ABOUT THIS EXERCISE:
From the line with "green square: (467, 226)" to the final line of the data below, please write out every line exactly, with no pictures.

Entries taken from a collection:
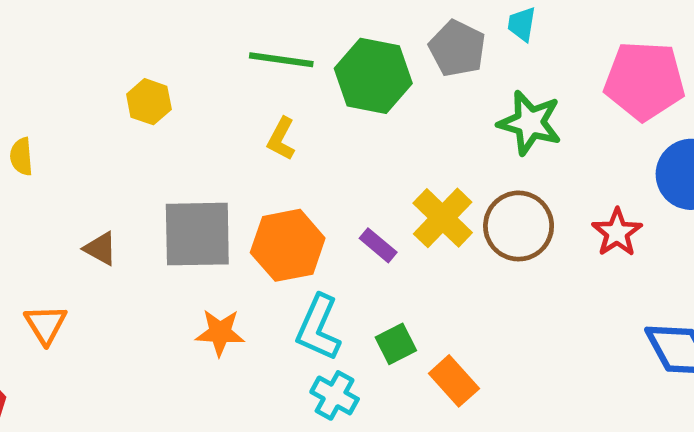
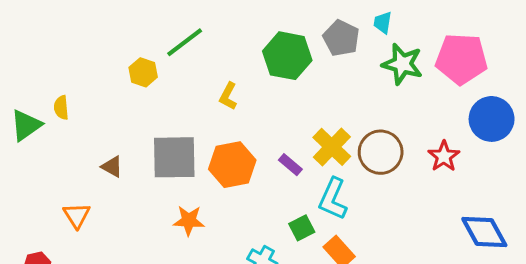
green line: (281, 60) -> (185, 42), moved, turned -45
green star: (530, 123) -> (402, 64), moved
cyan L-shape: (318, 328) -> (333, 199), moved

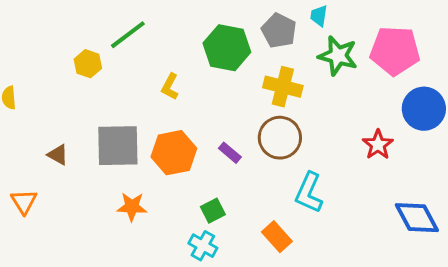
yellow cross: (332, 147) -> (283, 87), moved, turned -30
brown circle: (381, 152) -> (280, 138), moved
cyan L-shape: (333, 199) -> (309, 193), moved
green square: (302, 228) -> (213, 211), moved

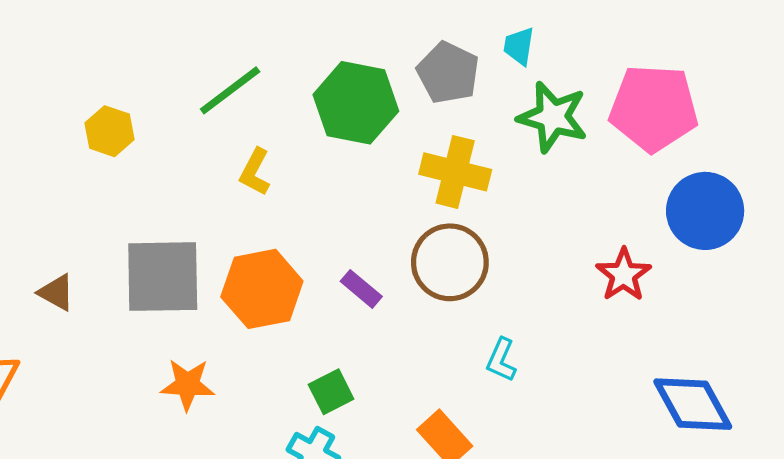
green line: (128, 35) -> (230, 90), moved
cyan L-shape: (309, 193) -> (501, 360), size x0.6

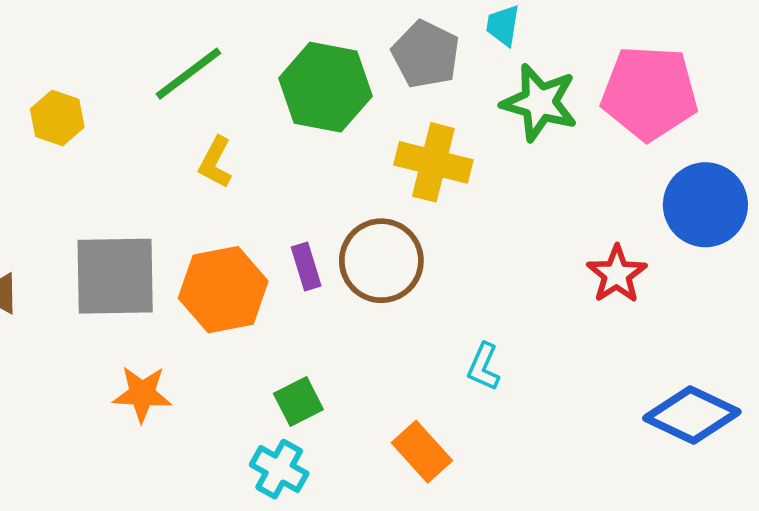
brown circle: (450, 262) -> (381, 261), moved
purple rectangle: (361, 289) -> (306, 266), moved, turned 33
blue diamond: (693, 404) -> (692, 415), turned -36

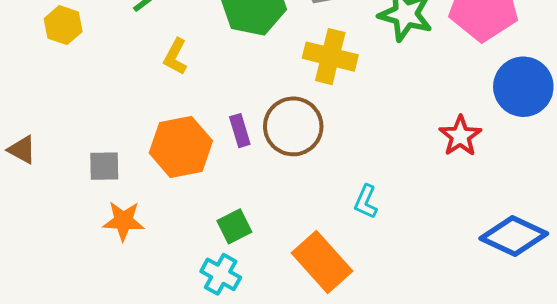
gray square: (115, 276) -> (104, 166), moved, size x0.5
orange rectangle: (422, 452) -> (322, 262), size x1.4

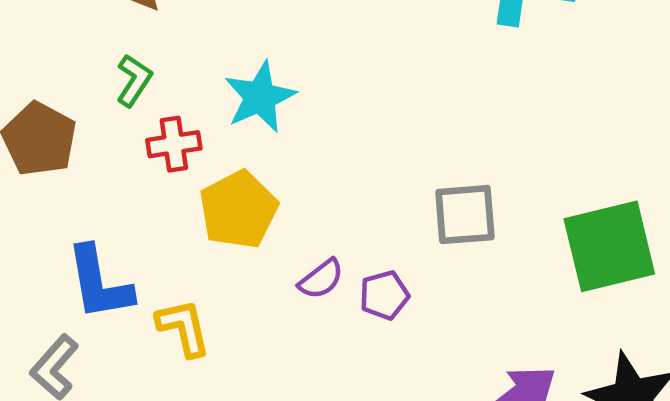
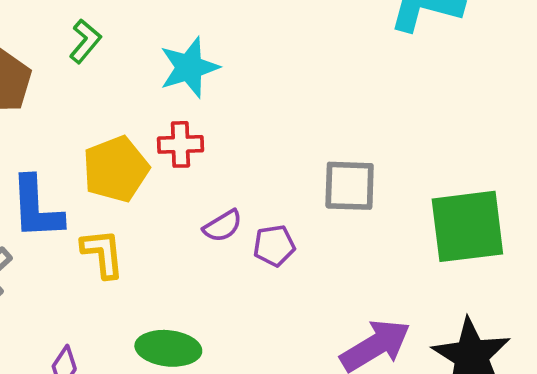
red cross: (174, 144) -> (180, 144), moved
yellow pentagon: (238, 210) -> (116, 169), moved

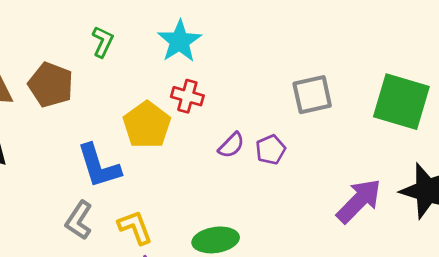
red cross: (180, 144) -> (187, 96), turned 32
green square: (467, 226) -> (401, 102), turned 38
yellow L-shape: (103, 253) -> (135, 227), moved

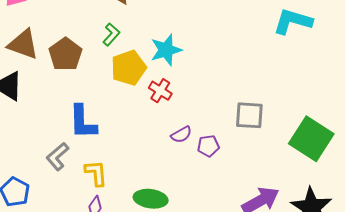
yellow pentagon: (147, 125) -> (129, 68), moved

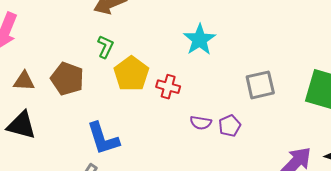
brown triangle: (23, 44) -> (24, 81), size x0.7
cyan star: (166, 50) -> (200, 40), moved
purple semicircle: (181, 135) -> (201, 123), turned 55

THE ANSWER:
green square: (467, 226) -> (401, 102), turned 38
yellow L-shape: (103, 253) -> (135, 227), moved

yellow pentagon: (147, 125) -> (129, 68), moved

brown triangle: (23, 44) -> (24, 81), size x0.7
cyan star: (166, 50) -> (200, 40), moved
purple semicircle: (181, 135) -> (201, 123), turned 55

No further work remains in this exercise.